INPUT |
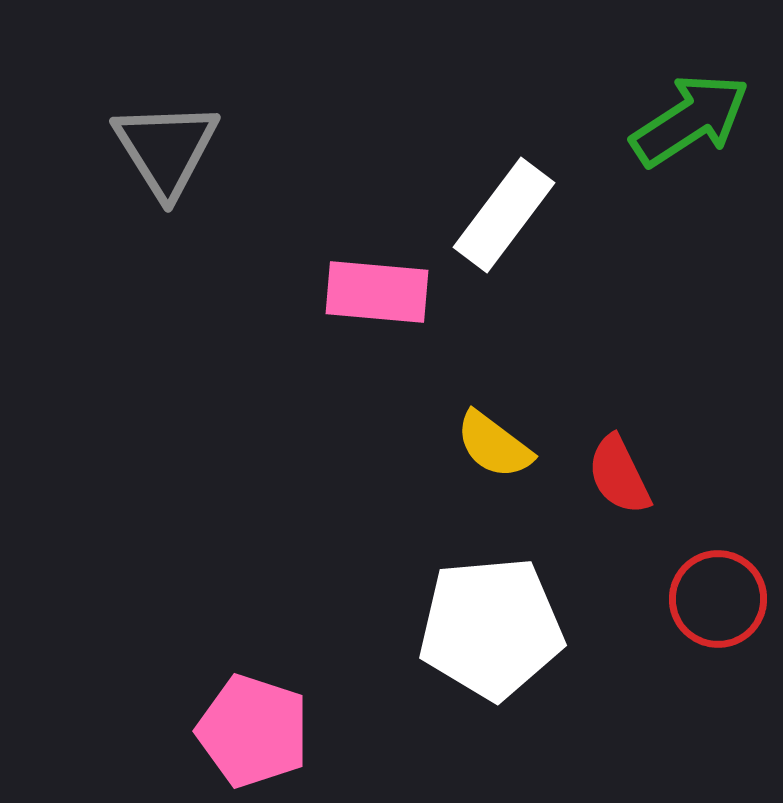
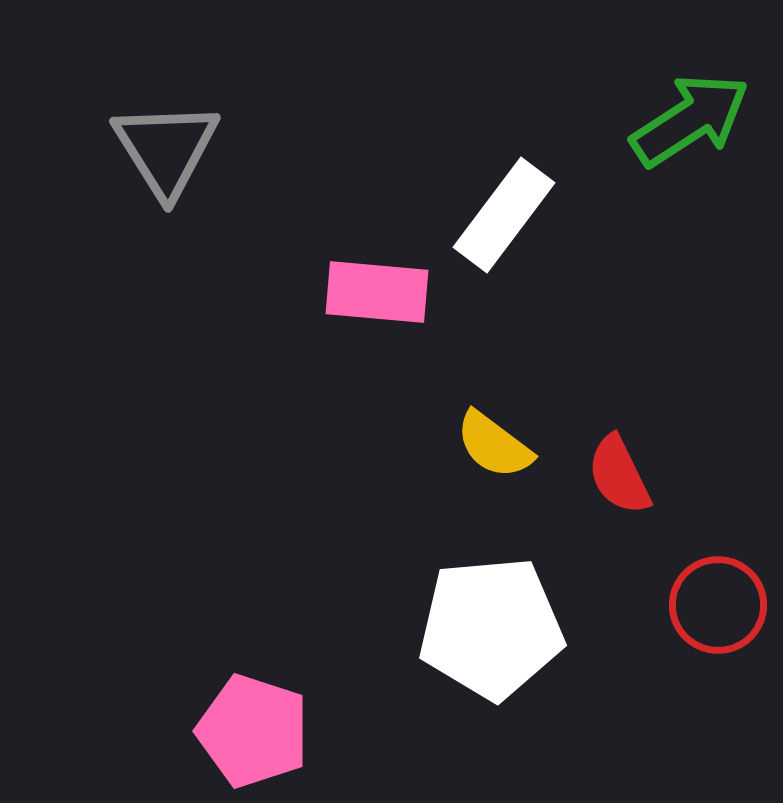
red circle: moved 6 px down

---

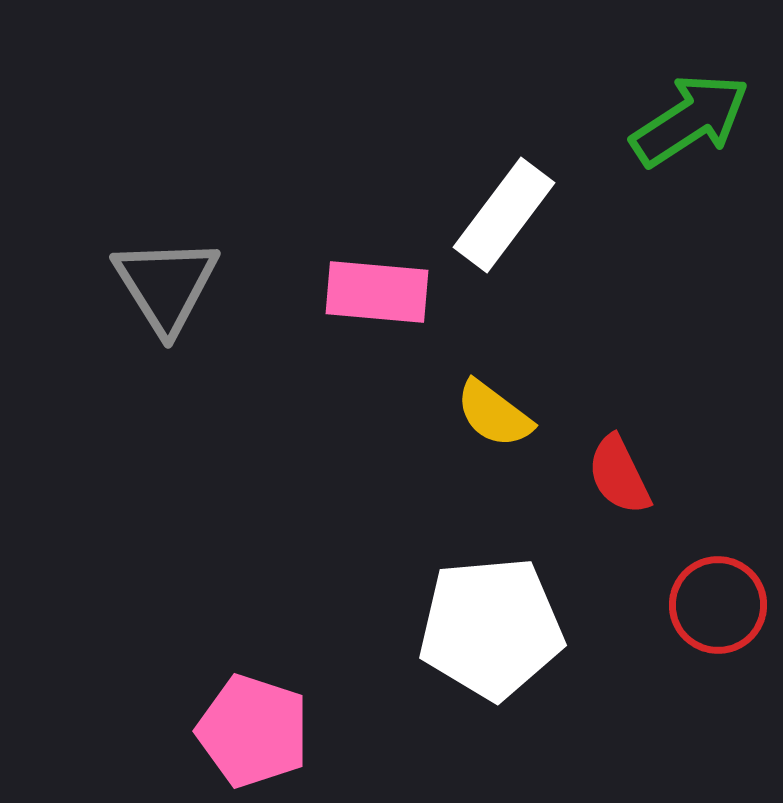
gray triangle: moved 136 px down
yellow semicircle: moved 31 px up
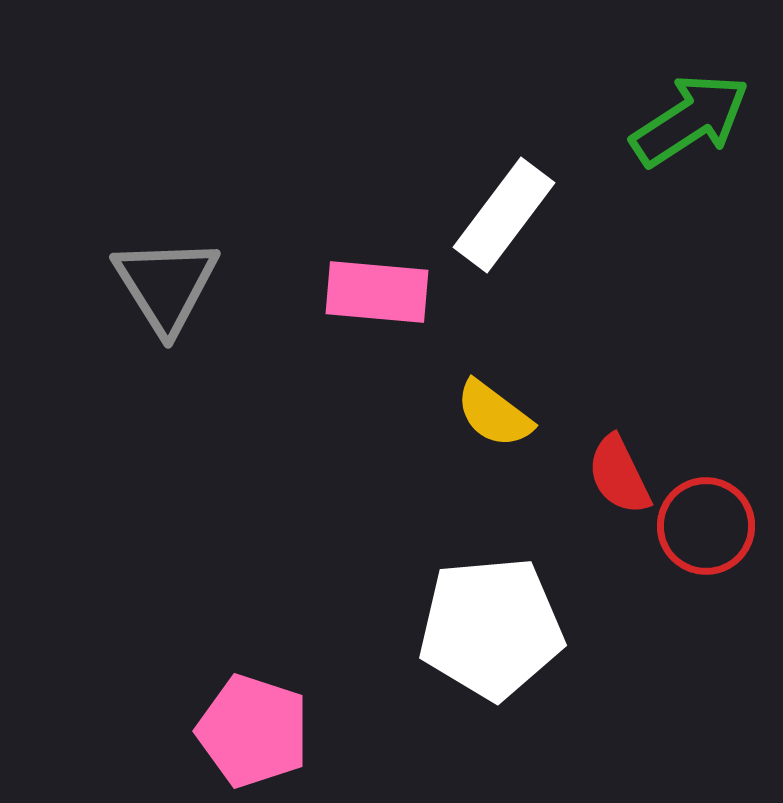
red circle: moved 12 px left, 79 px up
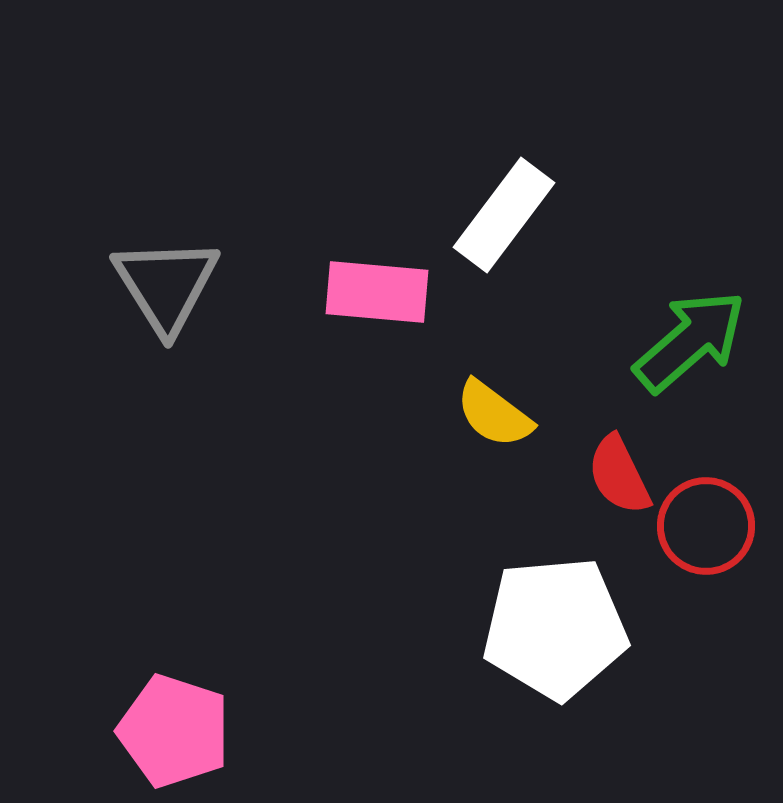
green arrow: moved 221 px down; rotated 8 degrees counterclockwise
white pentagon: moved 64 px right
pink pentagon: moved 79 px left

SET EXERCISE | Set down the lines of the records starting at the one containing "red circle: moved 12 px left, 79 px up" and ending at the one containing "pink pentagon: moved 79 px left", reproducing each line without change. Leave the pictures out of your answer.

WRITTEN ANSWER |
red circle: moved 12 px left, 79 px up
green arrow: moved 221 px down; rotated 8 degrees counterclockwise
white pentagon: moved 64 px right
pink pentagon: moved 79 px left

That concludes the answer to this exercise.